**WHAT IS NEEDED**:
All of the data below is to be returned unaltered.

**PROVIDED DATA**:
▬▬▬

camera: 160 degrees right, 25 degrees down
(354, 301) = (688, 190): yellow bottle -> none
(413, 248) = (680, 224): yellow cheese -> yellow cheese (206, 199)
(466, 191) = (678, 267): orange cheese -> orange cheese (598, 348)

▬▬▬

**OUTPUT**:
camera: 160 degrees right, 25 degrees down
(354, 301) = (688, 190): yellow bottle -> none
(413, 248) = (680, 224): yellow cheese -> yellow cheese (206, 199)
(466, 191) = (678, 267): orange cheese -> orange cheese (598, 348)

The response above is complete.